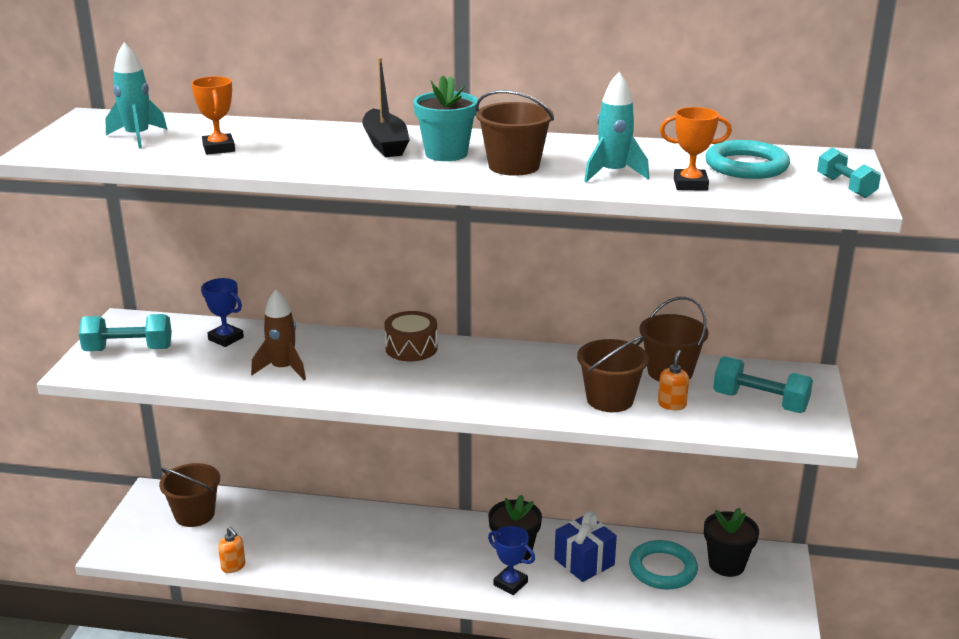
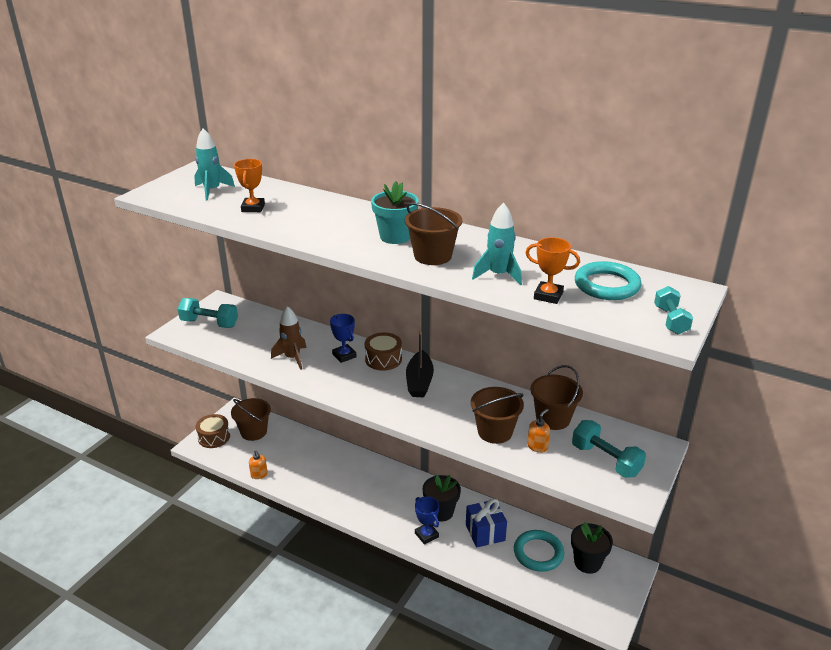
camera: 20 degrees right, 5 degrees up
(136, 534) = (214, 437): none -> brown drum
(226, 338) = (271, 327): blue trophy -> blue trophy (344, 355)
(385, 143) = (361, 221): black boat -> black boat (419, 381)

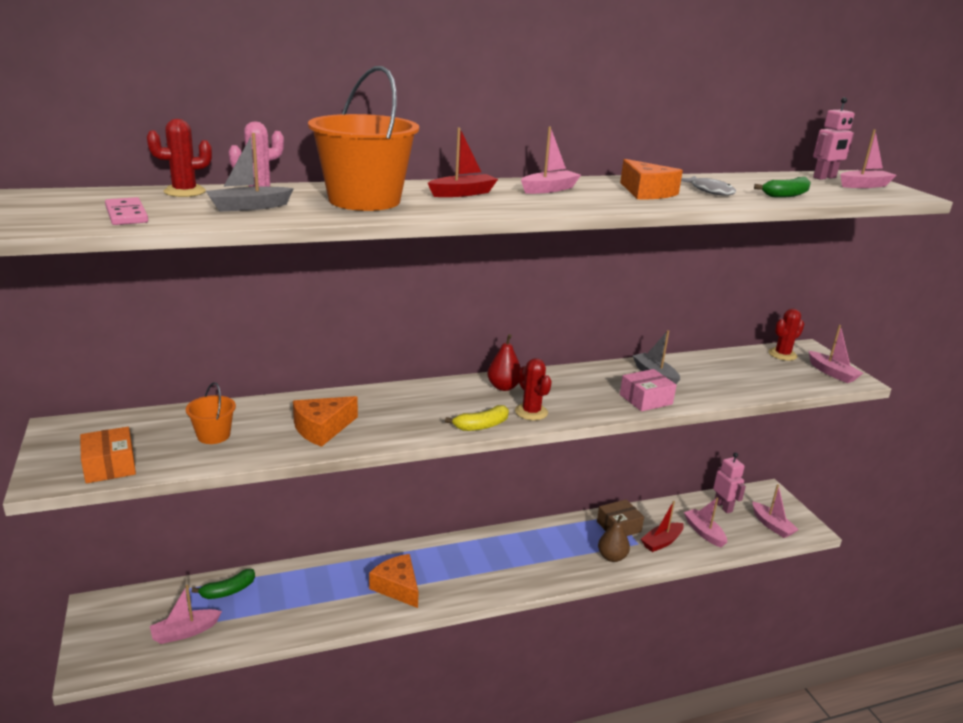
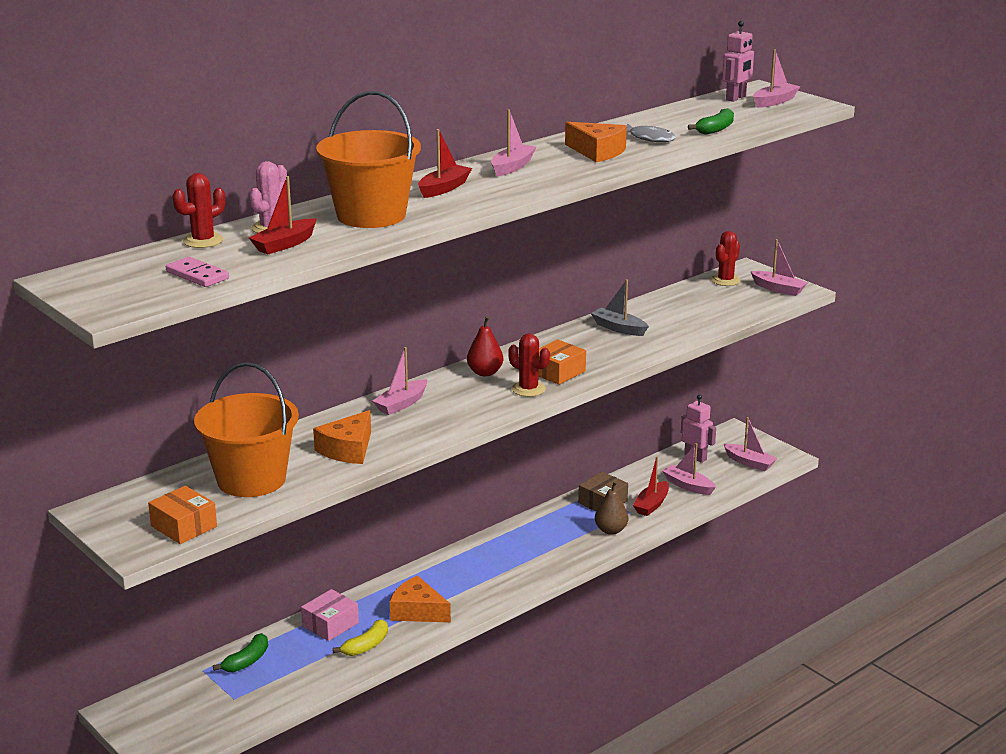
camera: 20 degrees left, 0 degrees up
(185, 632) = (234, 704): pink boat -> pink boat (401, 404)
(213, 435) = (251, 479): orange bucket -> orange bucket, size x2.09
(249, 207) = (285, 244): grey boat -> red boat
(481, 426) = (493, 412): yellow banana -> yellow banana (366, 646)
(570, 402) = (558, 372): none -> orange box
(645, 399) = (624, 353): pink box -> pink box (330, 624)

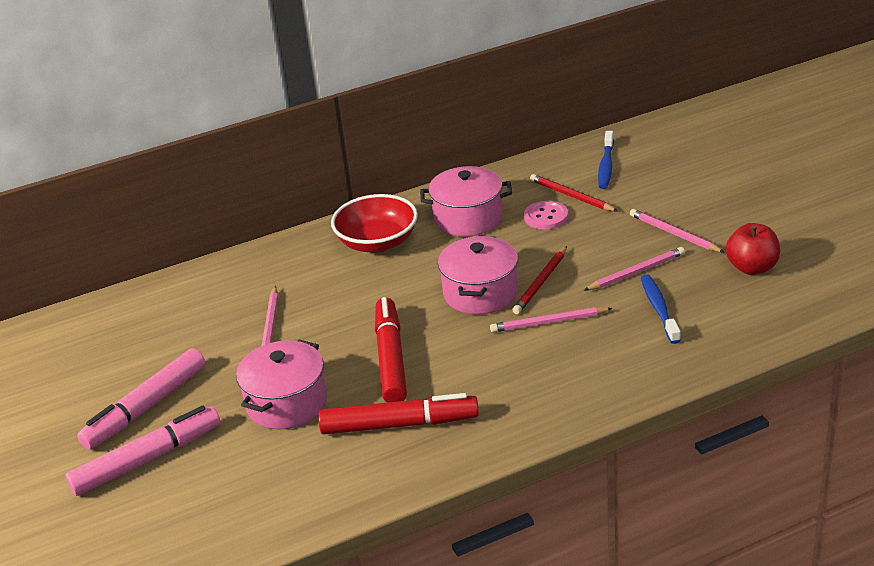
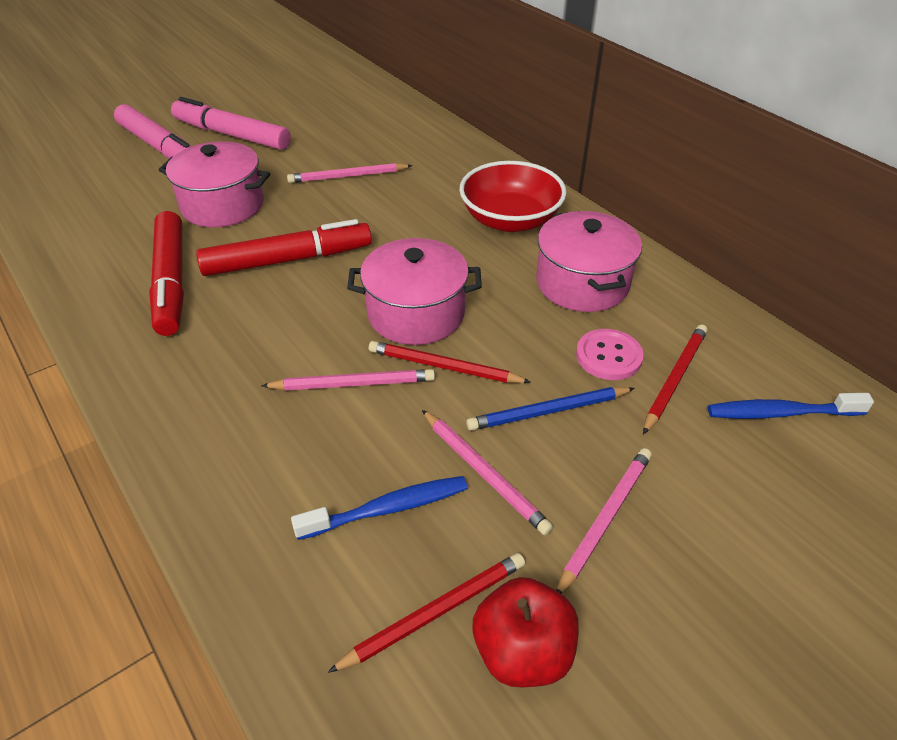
camera: 75 degrees right, 10 degrees up
(549, 322) = (353, 383): pink pencil -> pink pencil turned 105 degrees clockwise
(590, 244) = (548, 411): none -> blue pencil
(729, 294) = (434, 612): none -> red pencil

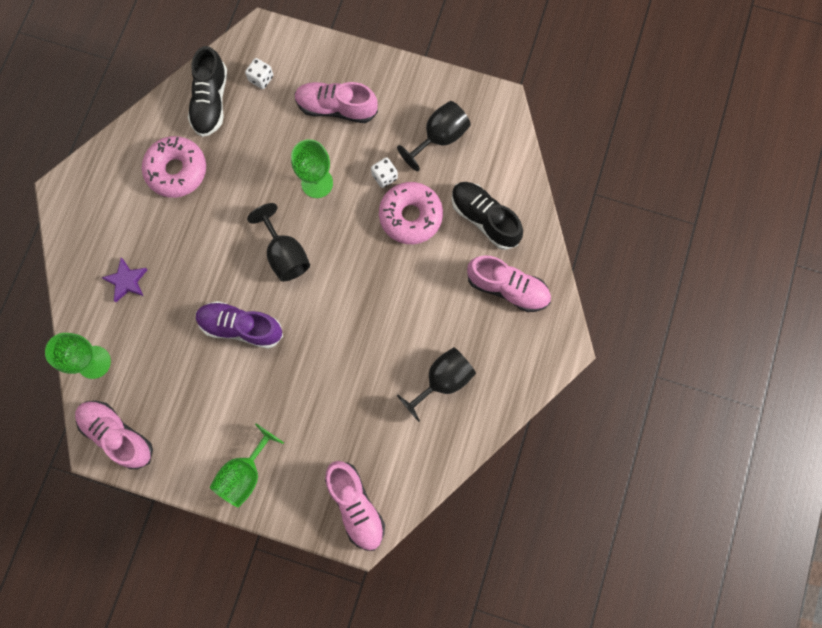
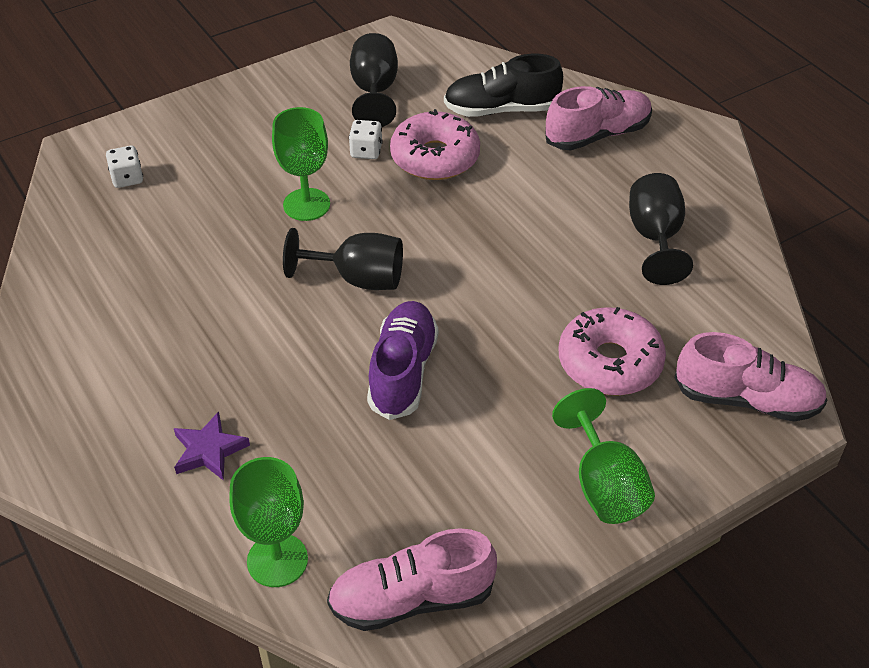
camera: 50 degrees left, 30 degrees down
(177, 170) = (133, 312): pink donut -> pink donut (609, 362)
(211, 101) = (93, 233): black shoe -> none
(241, 327) = (403, 372): purple shoe -> purple shoe turned 135 degrees clockwise
(336, 108) = (242, 142): pink shoe -> none

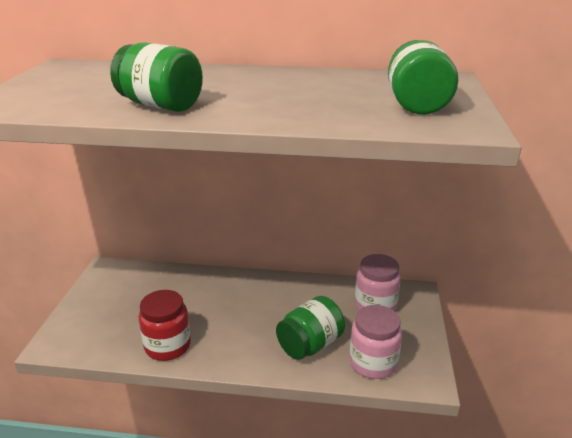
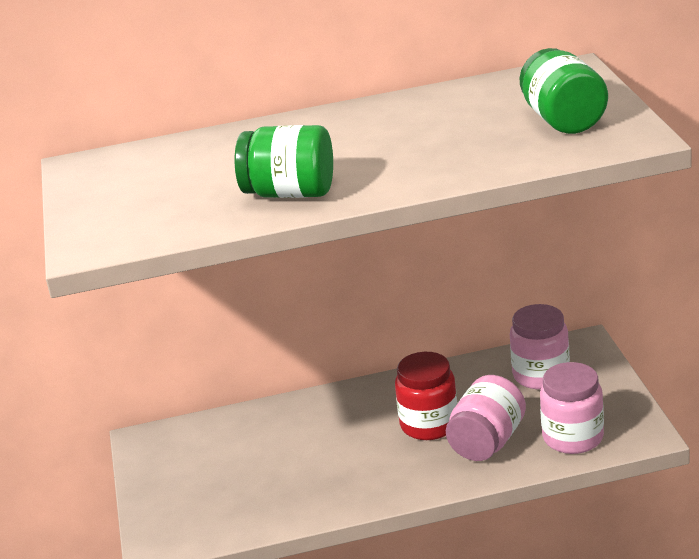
camera: 15 degrees left, 0 degrees up
(167, 346) = (311, 498): red jar -> red jar (429, 424)
(310, 345) = (487, 442): green jar -> pink jar

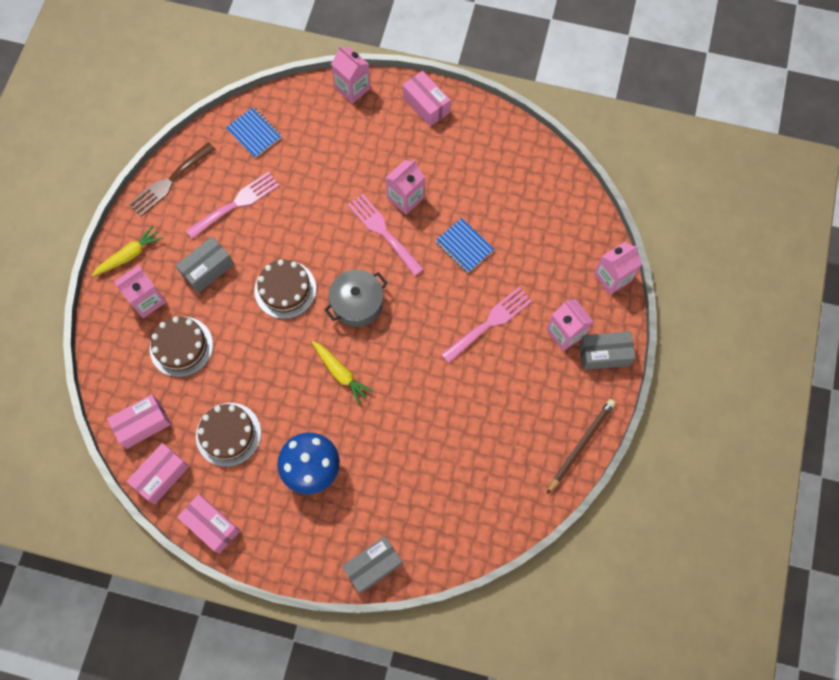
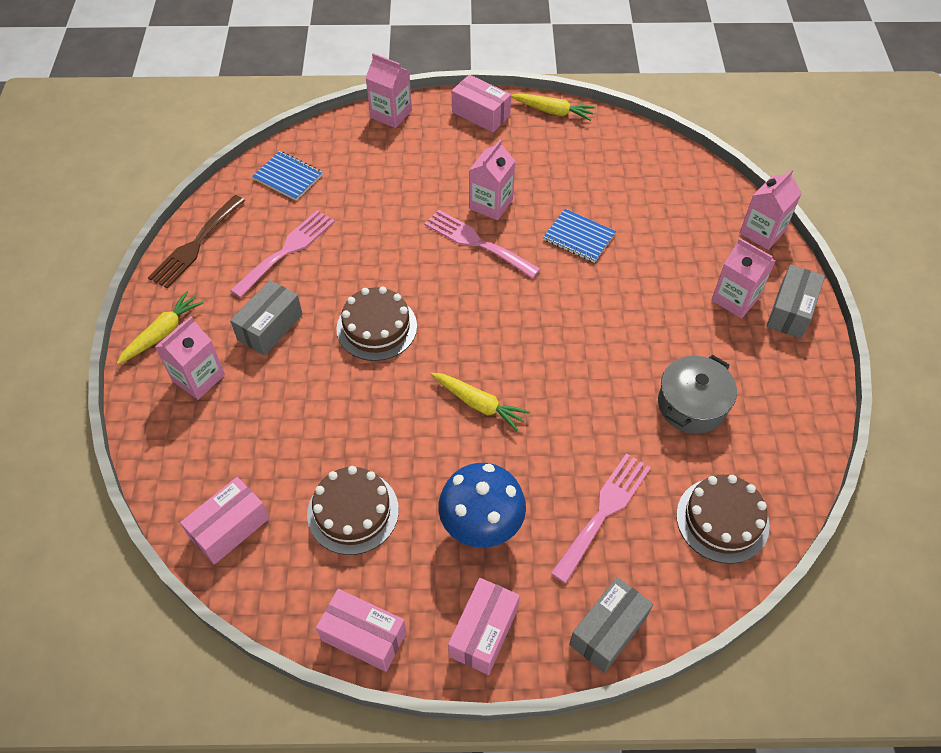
camera: 15 degrees left, 15 degrees down
(162, 476) = (274, 588): pink box -> pink box (483, 632)
(181, 346) = (258, 421): brown cake -> brown cake (722, 520)
(357, 303) = (472, 323): grey pot -> grey pot (692, 405)
(486, 116) = (552, 111): none -> yellow carrot
(489, 323) = (642, 308): pink fork -> pink fork (604, 511)
(581, 445) = (811, 415): brown pencil -> none
(604, 354) = (790, 311): grey box -> grey box turned 45 degrees counterclockwise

» PROBLEM
Your answer must be the line containing "(181, 346) = (258, 421): brown" through the last line above, copied exactly, with nothing added.

» RESPONSE TO THIS TASK
(181, 346) = (258, 421): brown cake -> brown cake (722, 520)
(357, 303) = (472, 323): grey pot -> grey pot (692, 405)
(486, 116) = (552, 111): none -> yellow carrot
(489, 323) = (642, 308): pink fork -> pink fork (604, 511)
(581, 445) = (811, 415): brown pencil -> none
(604, 354) = (790, 311): grey box -> grey box turned 45 degrees counterclockwise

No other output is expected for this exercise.